[Object tracking records]
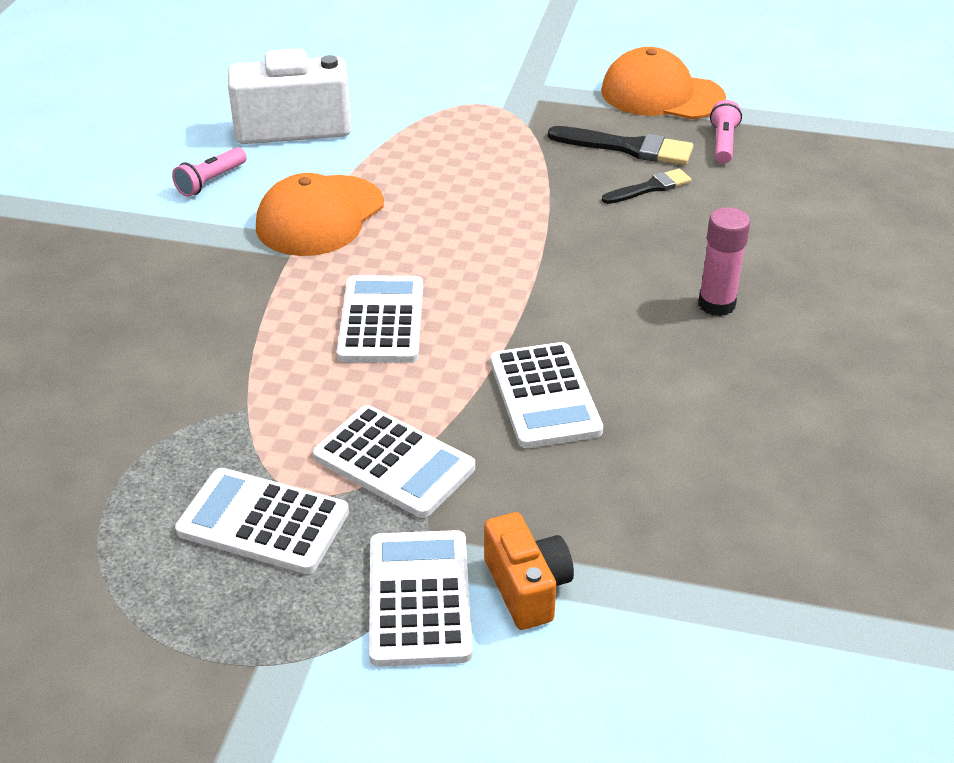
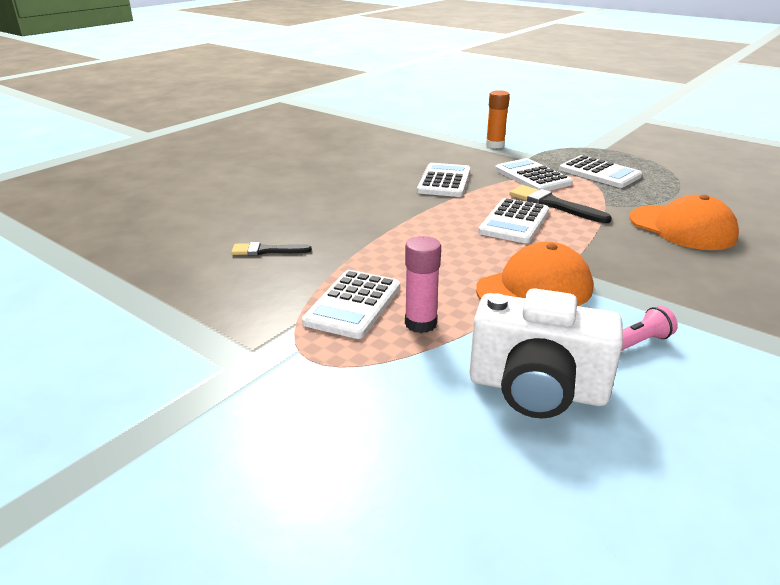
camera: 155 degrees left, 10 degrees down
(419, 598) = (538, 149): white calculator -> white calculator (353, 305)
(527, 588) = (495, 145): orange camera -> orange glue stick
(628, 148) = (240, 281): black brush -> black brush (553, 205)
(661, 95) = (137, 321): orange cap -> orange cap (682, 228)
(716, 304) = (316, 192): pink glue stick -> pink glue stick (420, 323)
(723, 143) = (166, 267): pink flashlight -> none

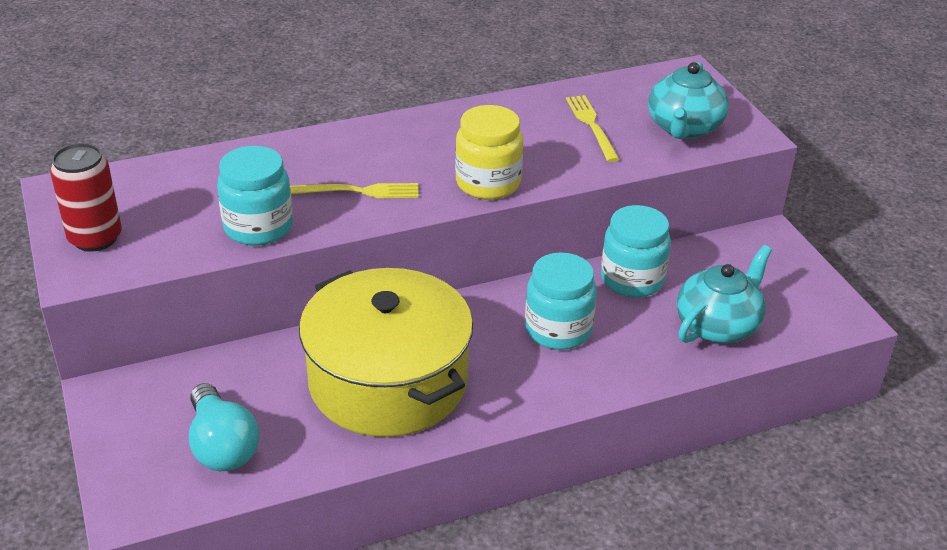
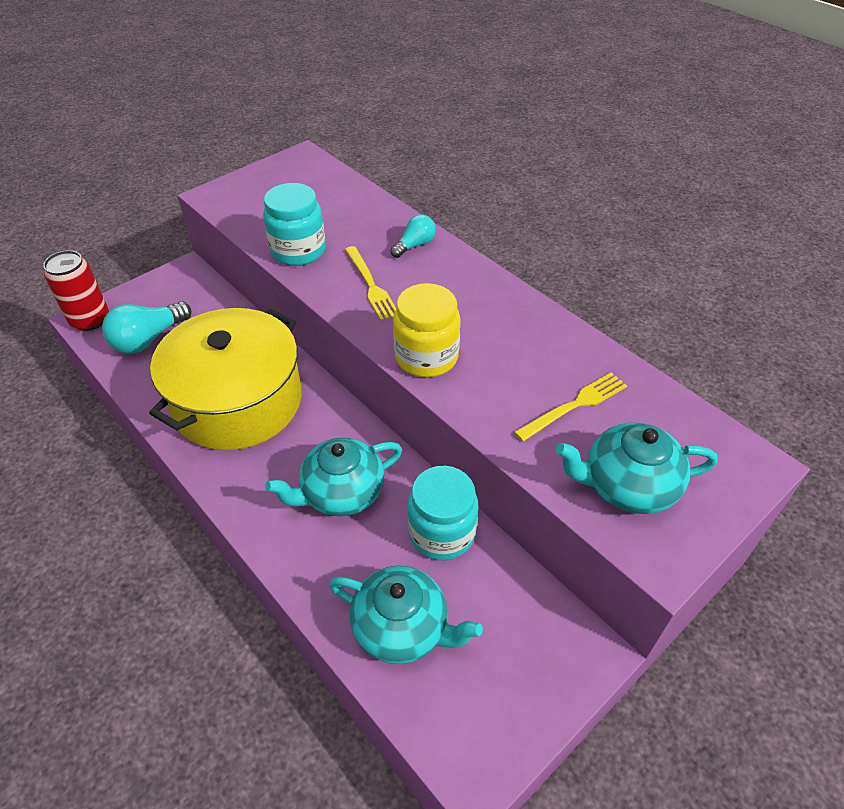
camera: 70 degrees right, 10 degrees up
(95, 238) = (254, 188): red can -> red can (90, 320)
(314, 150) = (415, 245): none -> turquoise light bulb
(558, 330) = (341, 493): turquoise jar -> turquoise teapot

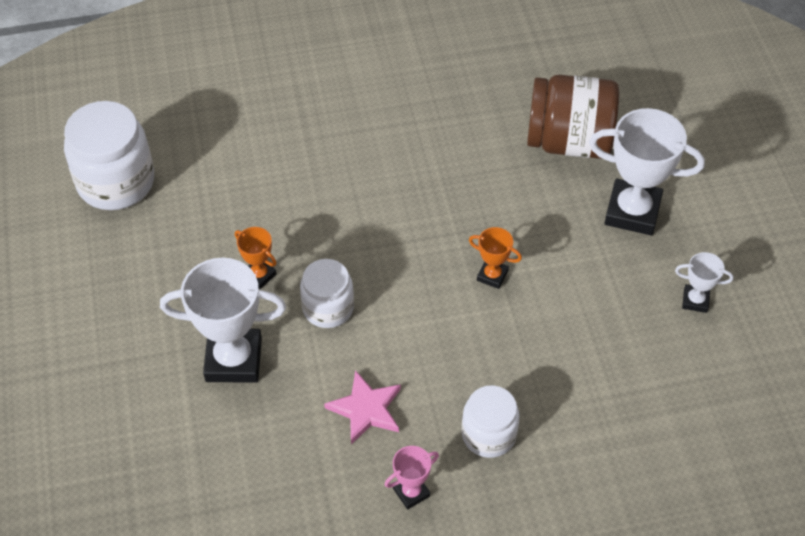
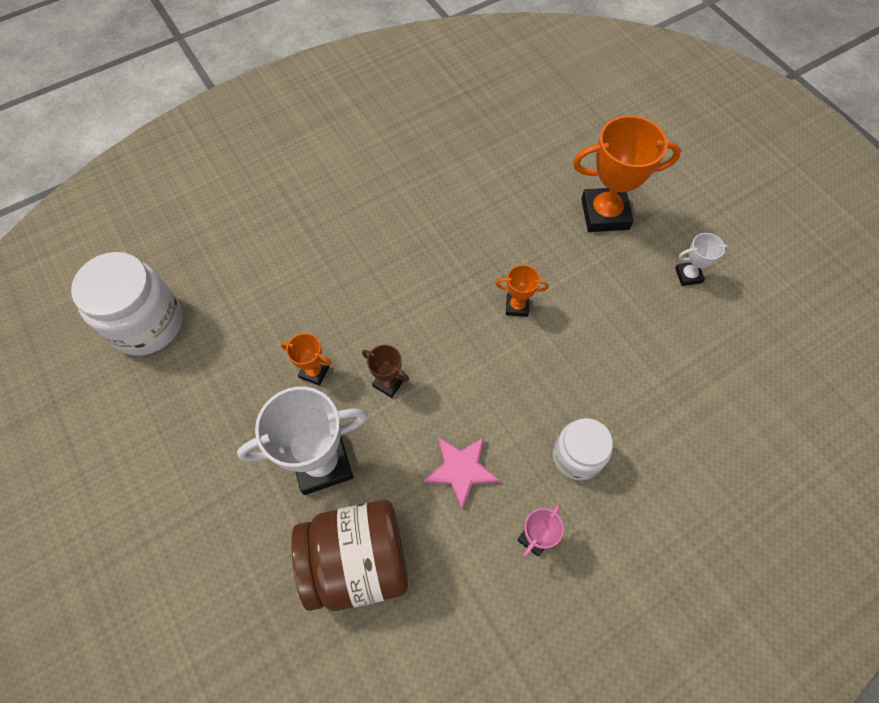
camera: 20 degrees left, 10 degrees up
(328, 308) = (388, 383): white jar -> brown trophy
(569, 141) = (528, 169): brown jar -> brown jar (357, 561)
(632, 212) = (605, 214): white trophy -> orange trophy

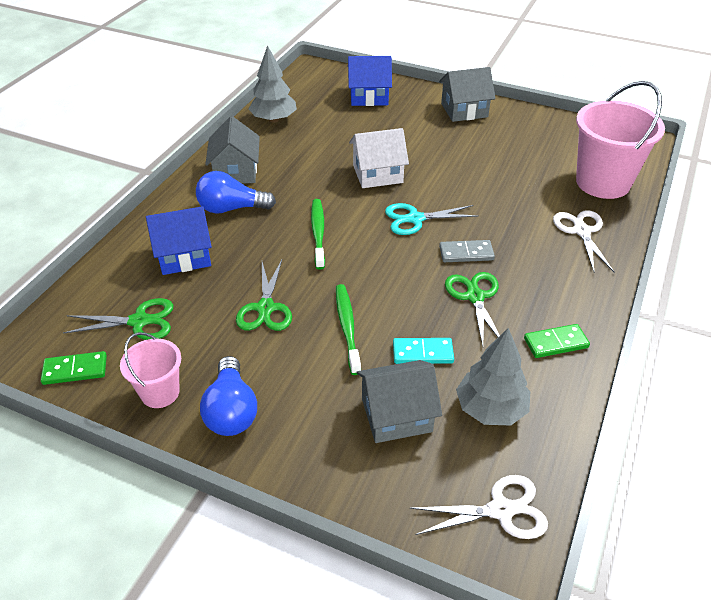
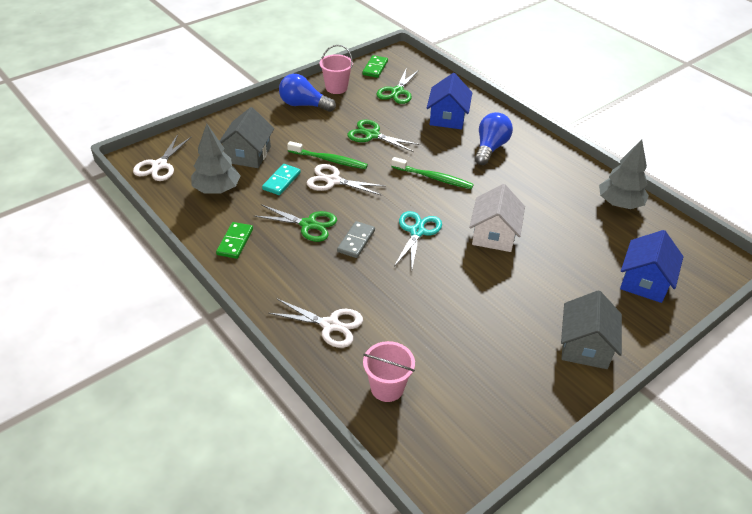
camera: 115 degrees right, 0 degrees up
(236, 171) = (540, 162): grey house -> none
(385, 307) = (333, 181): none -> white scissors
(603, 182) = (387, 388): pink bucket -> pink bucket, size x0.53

### EXERCISE AIM
Leave out the pictures. Transcribe only the lines above, from the first through the one that contains "(95, 238) = (254, 188): red".

### RESULT OF THE EXERCISE
camera: 155 degrees left, 10 degrees down
(419, 598) = (538, 149): white calculator -> white calculator (353, 305)
(527, 588) = (495, 145): orange camera -> orange glue stick
(628, 148) = (240, 281): black brush -> black brush (553, 205)
(661, 95) = (137, 321): orange cap -> orange cap (682, 228)
(716, 304) = (316, 192): pink glue stick -> pink glue stick (420, 323)
(723, 143) = (166, 267): pink flashlight -> none

camera: 70 degrees right, 10 degrees up
(95, 238) = (254, 188): red can -> red can (90, 320)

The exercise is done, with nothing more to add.